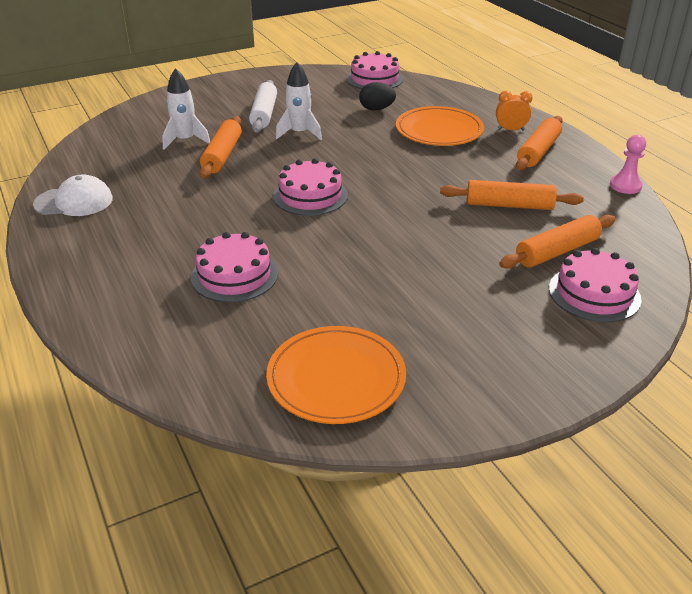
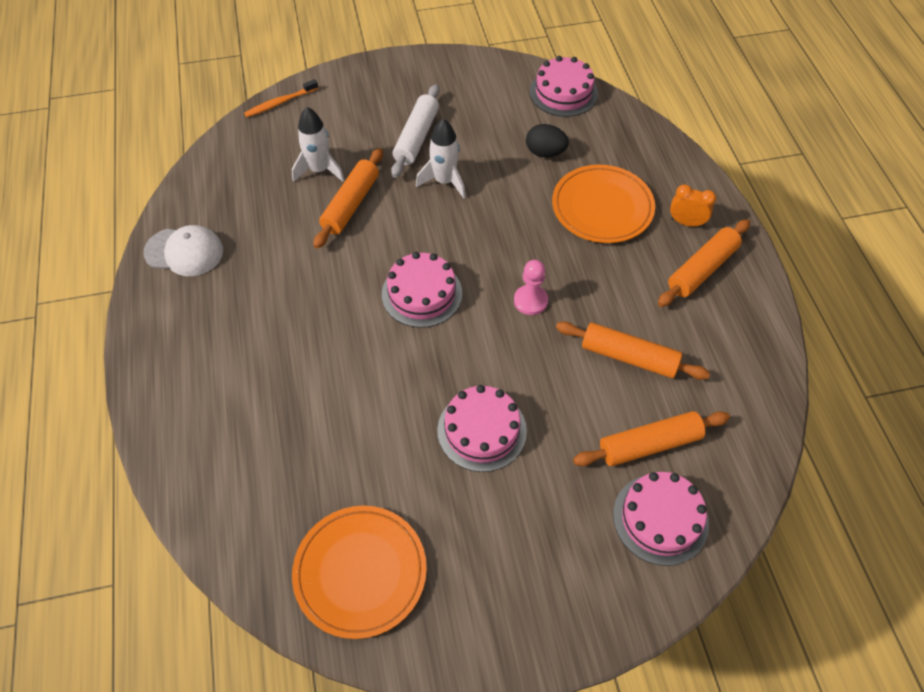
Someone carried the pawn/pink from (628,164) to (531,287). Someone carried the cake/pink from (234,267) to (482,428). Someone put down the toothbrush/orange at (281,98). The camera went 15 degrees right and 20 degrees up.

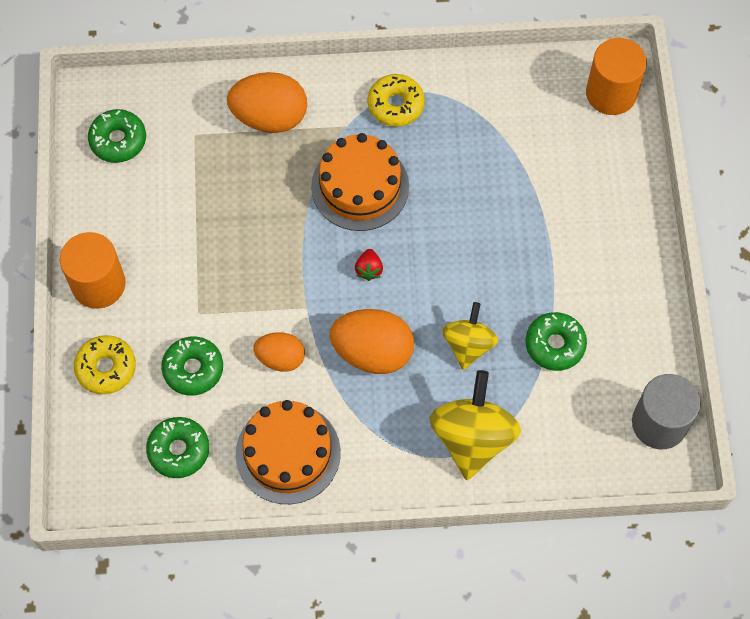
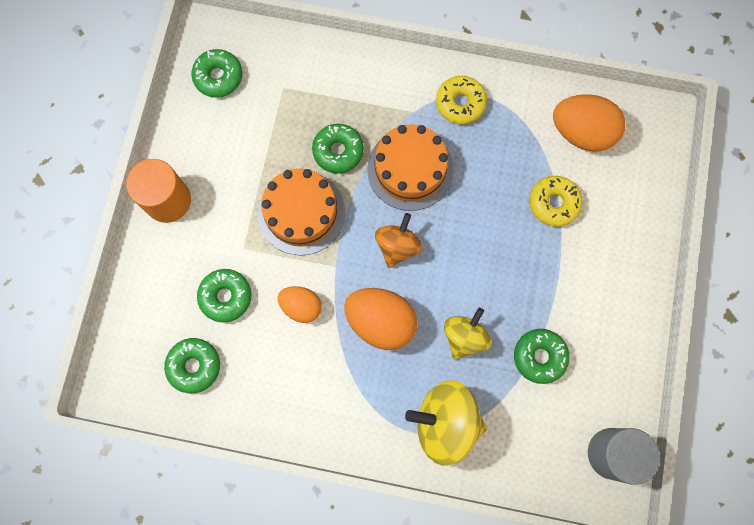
Someone took away the cylinder/orange at (616,76). Someone carried the egg/orange from (267,102) to (589,123). Someone swapped the strawberry/red at (369,265) for the spinning top/orange at (398,240). Someone carried the donut/yellow from (105,365) to (556,201). Someone rotated the spinning top/yellow at (475,425) by 105 degrees counterclockwise. Someone carried the cake/orange from (288,452) to (301,212). Someone put down the donut/green at (338,149). The camera went 15 degrees right and 10 degrees up.

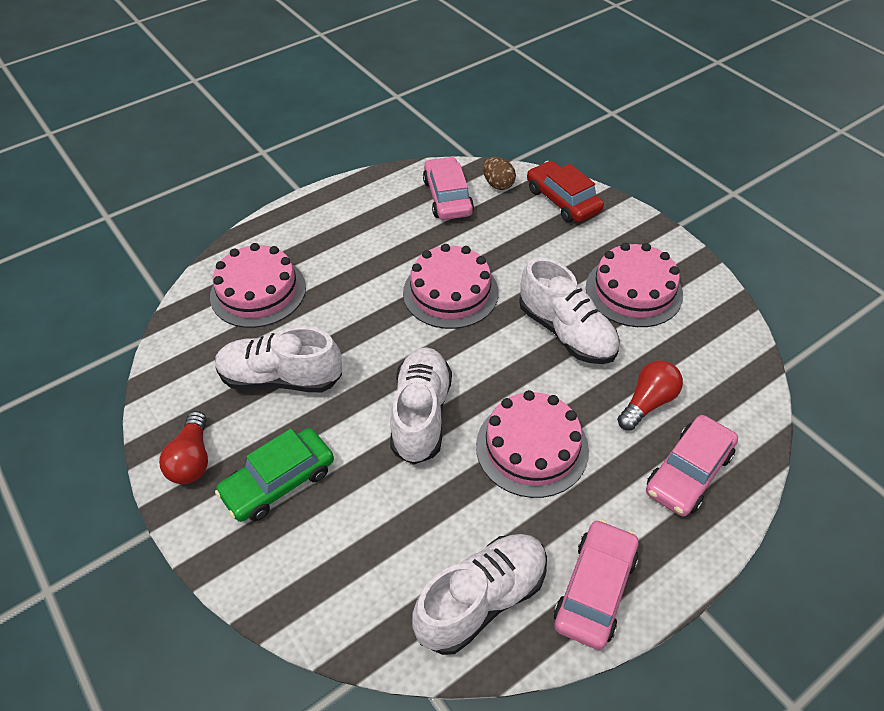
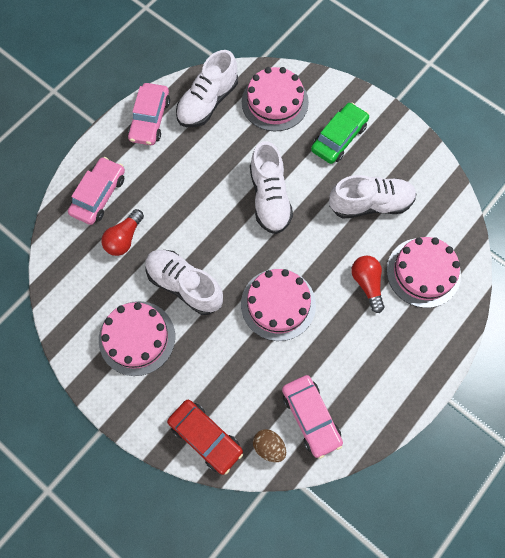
Someone carried the cake/pink from (532,444) to (275,99). Someone carried the light bulb/red from (183,447) to (367,284). The camera went 165 degrees right and 20 degrees up.

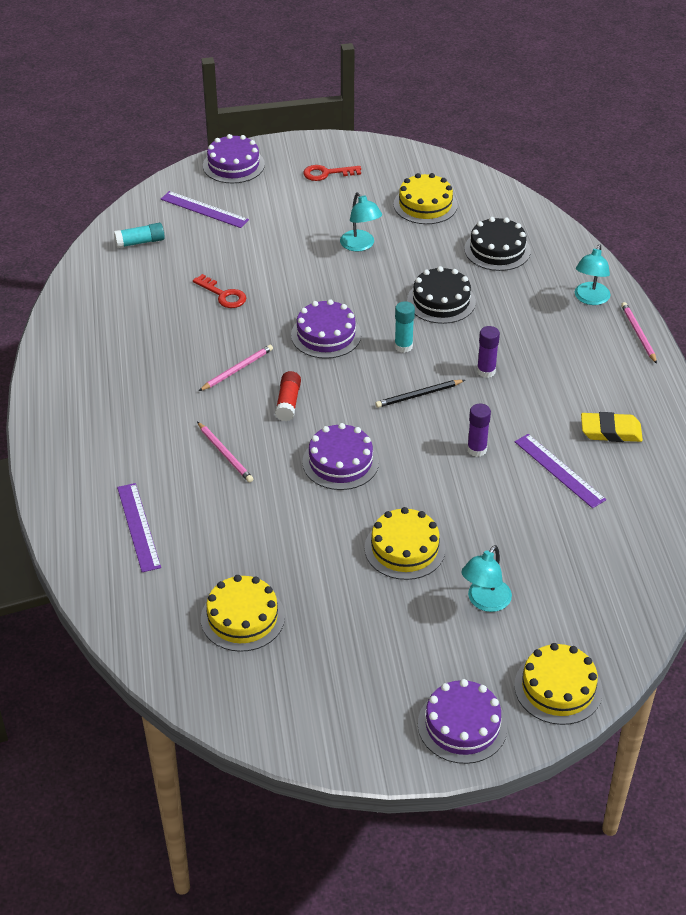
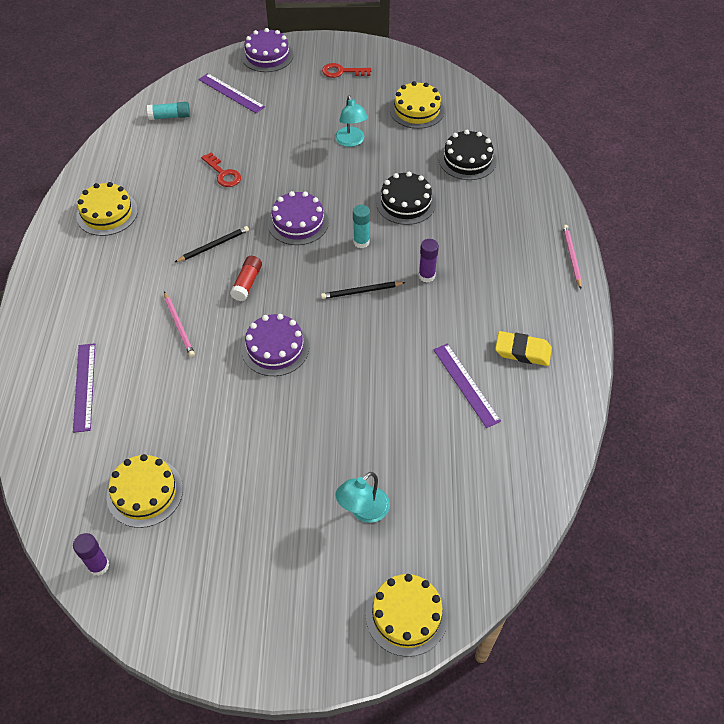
Someone took away the lamp/turquoise at (593,275). Someone repainted the pencil/pink at (236,368), which became the pencil/black at (212,244). Someone carried the glue stick/purple from (479,430) to (91,554). Someone carried the cake/yellow from (405,543) to (107,209). Someone took away the cake/purple at (462,721). The camera went 10 degrees right and 10 degrees up.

····················

**THE PROBLEM:** The line with "Someone took away the cylinder/orange" marks the start, and the last line of the material marks the end. Reproduce exactly those two lines and every line between them, without the pictures.

**RESPONSE FOR THIS EXERCISE:**
Someone took away the cylinder/orange at (616,76). Someone carried the egg/orange from (267,102) to (589,123). Someone swapped the strawberry/red at (369,265) for the spinning top/orange at (398,240). Someone carried the donut/yellow from (105,365) to (556,201). Someone rotated the spinning top/yellow at (475,425) by 105 degrees counterclockwise. Someone carried the cake/orange from (288,452) to (301,212). Someone put down the donut/green at (338,149). The camera went 15 degrees right and 10 degrees up.

Someone carried the cake/pink from (532,444) to (275,99). Someone carried the light bulb/red from (183,447) to (367,284). The camera went 165 degrees right and 20 degrees up.

Someone took away the lamp/turquoise at (593,275). Someone repainted the pencil/pink at (236,368), which became the pencil/black at (212,244). Someone carried the glue stick/purple from (479,430) to (91,554). Someone carried the cake/yellow from (405,543) to (107,209). Someone took away the cake/purple at (462,721). The camera went 10 degrees right and 10 degrees up.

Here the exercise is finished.